═════ Records supplied

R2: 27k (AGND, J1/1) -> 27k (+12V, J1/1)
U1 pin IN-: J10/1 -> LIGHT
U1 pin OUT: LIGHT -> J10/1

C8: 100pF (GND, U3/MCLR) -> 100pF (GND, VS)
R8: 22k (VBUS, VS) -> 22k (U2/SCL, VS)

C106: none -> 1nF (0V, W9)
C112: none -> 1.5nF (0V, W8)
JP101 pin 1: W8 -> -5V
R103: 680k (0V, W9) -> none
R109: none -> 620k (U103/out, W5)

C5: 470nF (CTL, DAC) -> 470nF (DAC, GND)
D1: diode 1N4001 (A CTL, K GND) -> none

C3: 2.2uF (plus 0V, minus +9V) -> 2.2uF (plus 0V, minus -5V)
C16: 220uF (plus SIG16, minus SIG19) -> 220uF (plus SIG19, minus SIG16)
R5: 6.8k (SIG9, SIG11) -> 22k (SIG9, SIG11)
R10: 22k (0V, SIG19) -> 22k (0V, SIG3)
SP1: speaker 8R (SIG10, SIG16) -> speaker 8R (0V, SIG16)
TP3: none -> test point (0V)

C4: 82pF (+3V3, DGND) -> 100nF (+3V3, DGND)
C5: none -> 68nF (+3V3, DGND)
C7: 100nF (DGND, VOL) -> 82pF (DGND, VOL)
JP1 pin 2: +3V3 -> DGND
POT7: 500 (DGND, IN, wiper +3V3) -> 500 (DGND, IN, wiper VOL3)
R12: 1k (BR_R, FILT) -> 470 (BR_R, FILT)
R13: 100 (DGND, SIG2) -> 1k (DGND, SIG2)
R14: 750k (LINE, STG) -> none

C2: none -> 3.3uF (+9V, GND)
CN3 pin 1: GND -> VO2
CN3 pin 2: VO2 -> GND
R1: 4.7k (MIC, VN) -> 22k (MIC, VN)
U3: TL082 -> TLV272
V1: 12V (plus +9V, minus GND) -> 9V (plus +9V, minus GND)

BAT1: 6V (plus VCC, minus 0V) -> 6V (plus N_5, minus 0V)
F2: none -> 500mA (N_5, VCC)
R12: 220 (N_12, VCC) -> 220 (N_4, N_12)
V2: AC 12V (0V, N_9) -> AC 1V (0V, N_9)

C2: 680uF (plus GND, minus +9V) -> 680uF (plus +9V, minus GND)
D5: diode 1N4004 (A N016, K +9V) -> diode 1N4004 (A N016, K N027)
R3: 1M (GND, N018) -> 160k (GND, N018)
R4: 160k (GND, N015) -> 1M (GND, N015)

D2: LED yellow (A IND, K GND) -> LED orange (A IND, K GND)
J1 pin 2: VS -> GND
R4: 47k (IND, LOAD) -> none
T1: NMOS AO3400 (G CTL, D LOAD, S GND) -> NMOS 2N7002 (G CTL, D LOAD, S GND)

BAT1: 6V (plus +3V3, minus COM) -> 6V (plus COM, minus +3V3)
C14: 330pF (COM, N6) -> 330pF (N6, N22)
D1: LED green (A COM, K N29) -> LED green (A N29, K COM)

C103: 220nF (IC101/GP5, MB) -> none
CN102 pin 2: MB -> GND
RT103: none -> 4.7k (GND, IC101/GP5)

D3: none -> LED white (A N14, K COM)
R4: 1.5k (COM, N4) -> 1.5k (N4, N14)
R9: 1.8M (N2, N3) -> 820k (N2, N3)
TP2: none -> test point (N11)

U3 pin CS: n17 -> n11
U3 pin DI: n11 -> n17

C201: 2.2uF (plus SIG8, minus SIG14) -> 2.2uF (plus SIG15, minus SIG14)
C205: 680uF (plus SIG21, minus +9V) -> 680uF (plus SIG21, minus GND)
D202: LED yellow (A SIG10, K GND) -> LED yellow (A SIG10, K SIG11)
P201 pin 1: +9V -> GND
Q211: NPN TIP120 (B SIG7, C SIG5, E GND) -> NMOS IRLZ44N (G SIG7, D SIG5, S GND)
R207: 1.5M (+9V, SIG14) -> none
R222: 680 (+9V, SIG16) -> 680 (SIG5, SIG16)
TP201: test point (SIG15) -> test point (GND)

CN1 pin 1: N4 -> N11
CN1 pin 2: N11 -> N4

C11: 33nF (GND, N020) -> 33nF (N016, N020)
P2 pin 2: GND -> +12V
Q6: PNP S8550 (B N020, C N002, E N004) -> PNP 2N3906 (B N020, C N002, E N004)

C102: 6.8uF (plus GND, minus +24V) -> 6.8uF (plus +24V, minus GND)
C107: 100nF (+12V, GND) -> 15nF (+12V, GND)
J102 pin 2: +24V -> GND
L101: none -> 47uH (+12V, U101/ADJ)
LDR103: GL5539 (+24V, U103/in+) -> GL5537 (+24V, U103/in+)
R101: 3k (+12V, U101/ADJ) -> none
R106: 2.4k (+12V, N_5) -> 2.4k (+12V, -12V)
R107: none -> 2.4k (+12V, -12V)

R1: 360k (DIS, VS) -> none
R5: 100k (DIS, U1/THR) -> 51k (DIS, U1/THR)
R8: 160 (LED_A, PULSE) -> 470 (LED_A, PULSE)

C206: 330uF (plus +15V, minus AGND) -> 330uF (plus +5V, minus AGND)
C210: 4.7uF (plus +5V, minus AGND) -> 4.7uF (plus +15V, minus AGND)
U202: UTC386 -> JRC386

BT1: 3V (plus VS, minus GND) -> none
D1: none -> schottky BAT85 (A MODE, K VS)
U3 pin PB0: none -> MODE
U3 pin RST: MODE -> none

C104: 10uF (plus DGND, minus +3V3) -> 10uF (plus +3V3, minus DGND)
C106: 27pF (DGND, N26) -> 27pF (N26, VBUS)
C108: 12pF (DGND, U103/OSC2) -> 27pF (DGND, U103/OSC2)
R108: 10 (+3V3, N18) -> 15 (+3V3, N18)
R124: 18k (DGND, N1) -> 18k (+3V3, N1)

══════════

### Problem requirements
Send back an exact copy of only the lines from the line with "R5: 100k (DIS, U1/THR) -> 51k (DIS, U1/THR)" up to and including the line with "R108: 10 (+3V3, N18) -> 15 (+3V3, N18)" in the data above.

### Response area
R5: 100k (DIS, U1/THR) -> 51k (DIS, U1/THR)
R8: 160 (LED_A, PULSE) -> 470 (LED_A, PULSE)

C206: 330uF (plus +15V, minus AGND) -> 330uF (plus +5V, minus AGND)
C210: 4.7uF (plus +5V, minus AGND) -> 4.7uF (plus +15V, minus AGND)
U202: UTC386 -> JRC386

BT1: 3V (plus VS, minus GND) -> none
D1: none -> schottky BAT85 (A MODE, K VS)
U3 pin PB0: none -> MODE
U3 pin RST: MODE -> none

C104: 10uF (plus DGND, minus +3V3) -> 10uF (plus +3V3, minus DGND)
C106: 27pF (DGND, N26) -> 27pF (N26, VBUS)
C108: 12pF (DGND, U103/OSC2) -> 27pF (DGND, U103/OSC2)
R108: 10 (+3V3, N18) -> 15 (+3V3, N18)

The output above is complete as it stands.